## Collected data
'''

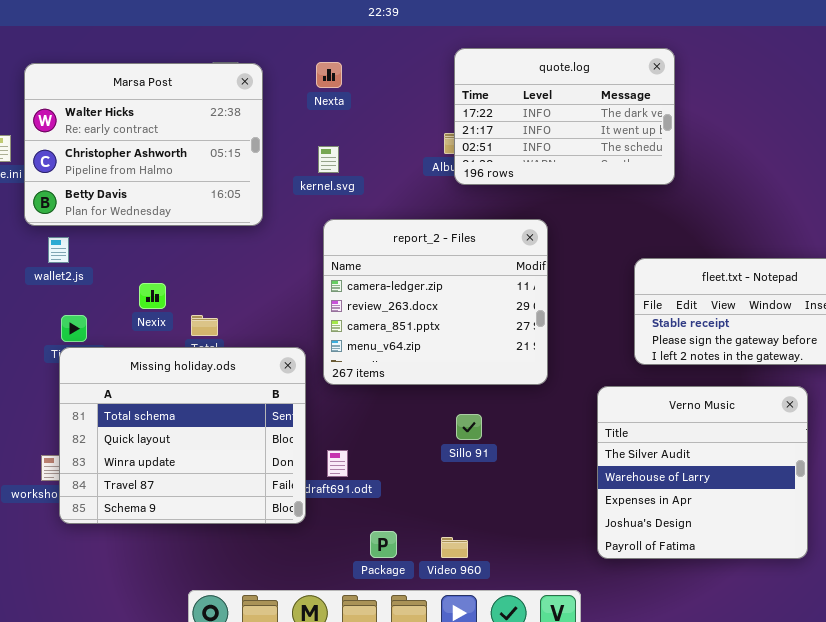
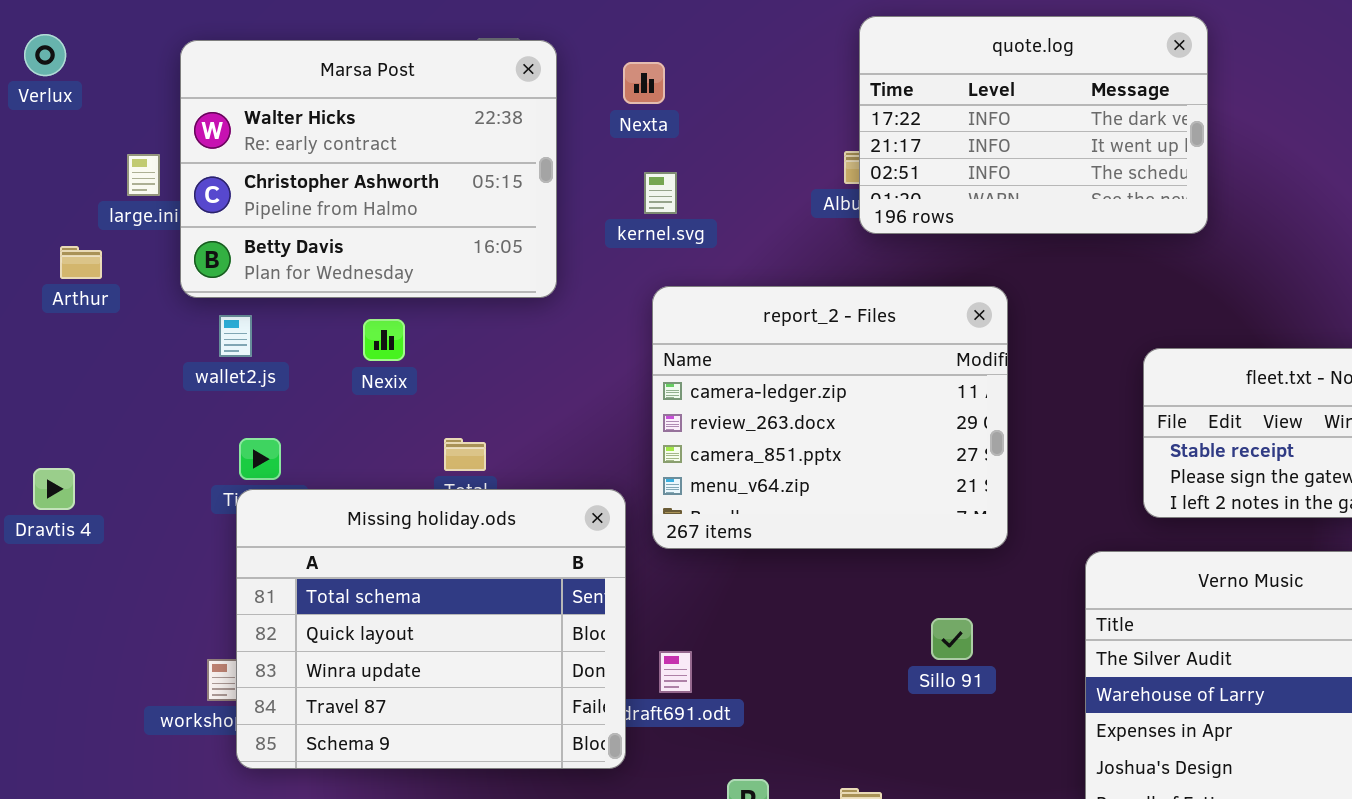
Nexta: [316,62,342,88] -> [623,62,665,104], moved
Nexix: [139,283,166,309] -> [363,319,405,361], moved
Sillo 91: [456,414,482,440] -> [931,618,973,660], moved

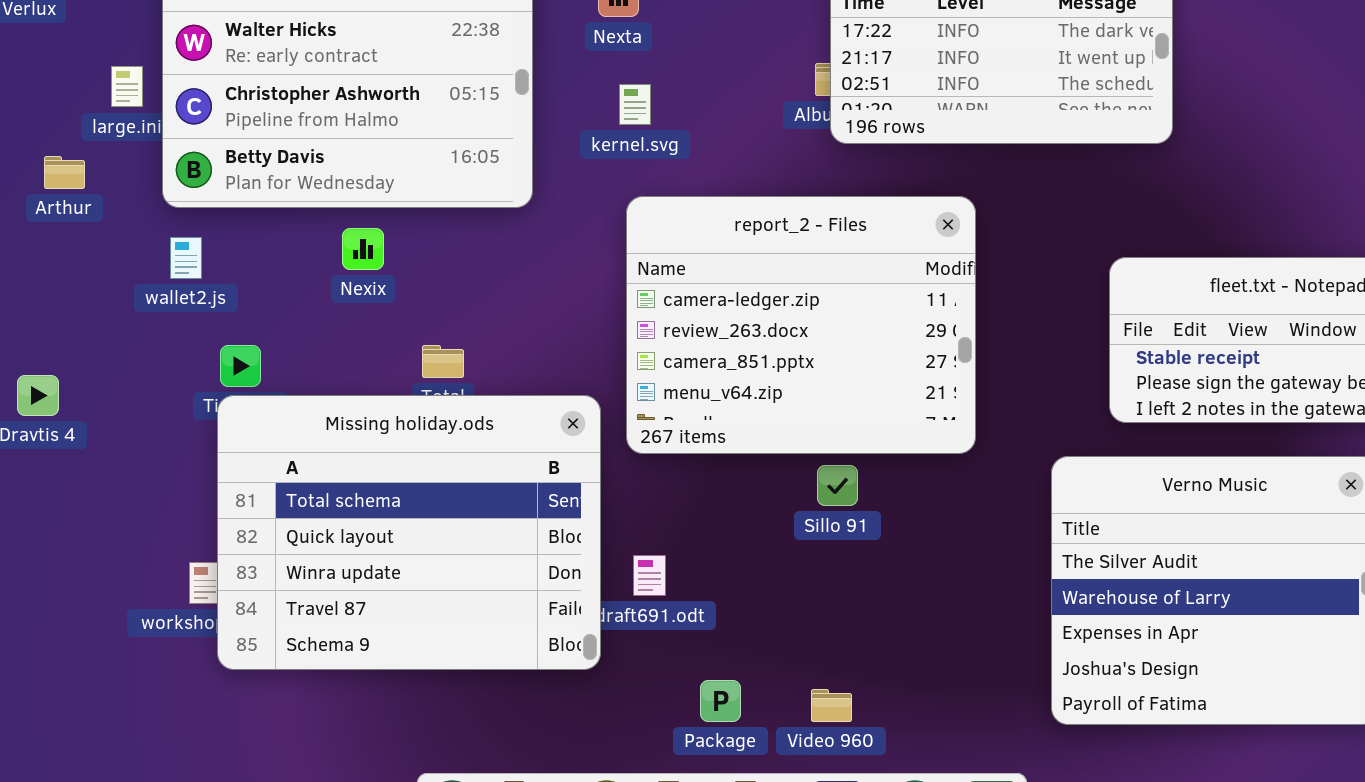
wallet2.js: [219,315,252,357] -> [170,237,202,279], moved
Sillo 91: [931,618,973,660] -> [817,465,858,506], moved

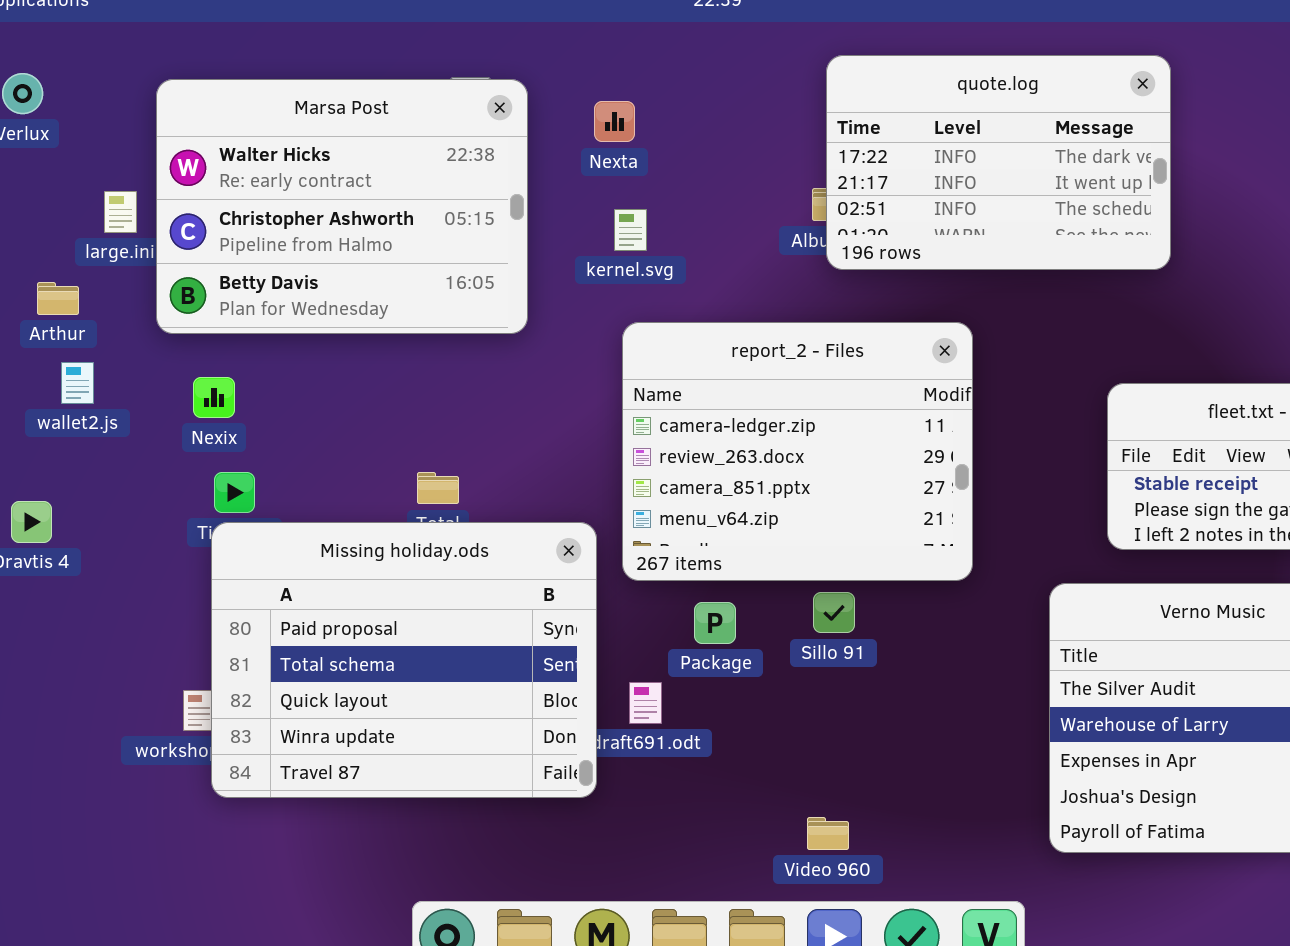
Nexix: [342,228,384,270] -> [193,377,235,418], moved
wallet2.js: [170,237,202,279] -> [61,362,94,404], moved
Missing holiday.ods: [217,395,601,670] -> [211,522,597,798], scrolled up 1 row
Package: [700,680,741,722] -> [694,602,736,644], moved

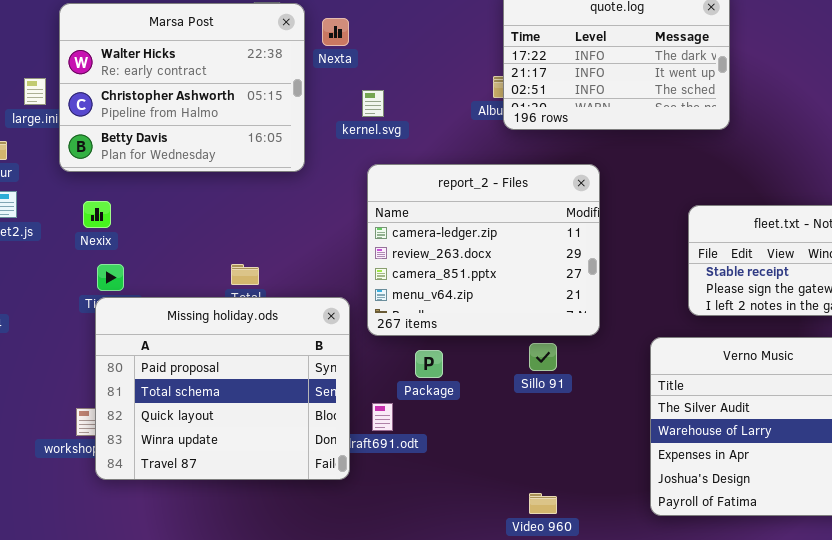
Nexta: [594,101,635,142] -> [322,18,349,46], moved
Sillo 91: [813,592,855,633] -> [529,343,557,371], moved
Video 960: [807,817,849,850] -> [529,493,557,514], moved

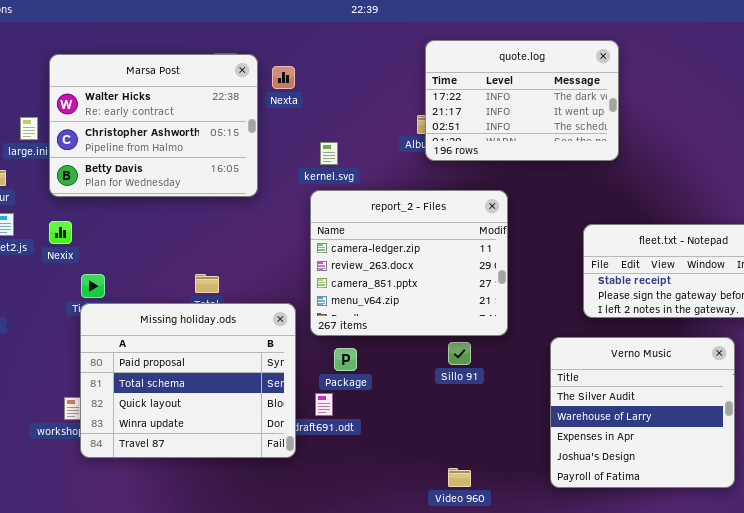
kernel.svg: [362,90,384,117] -> [320,142,338,165], moved
Nexix: [83,201,111,228] -> [49,221,72,244], moved
Package: [415,350,443,378] -> [334,348,357,371], moved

'''

Among the entries above, tally each line with the string "Sillo" and state that figure only.

3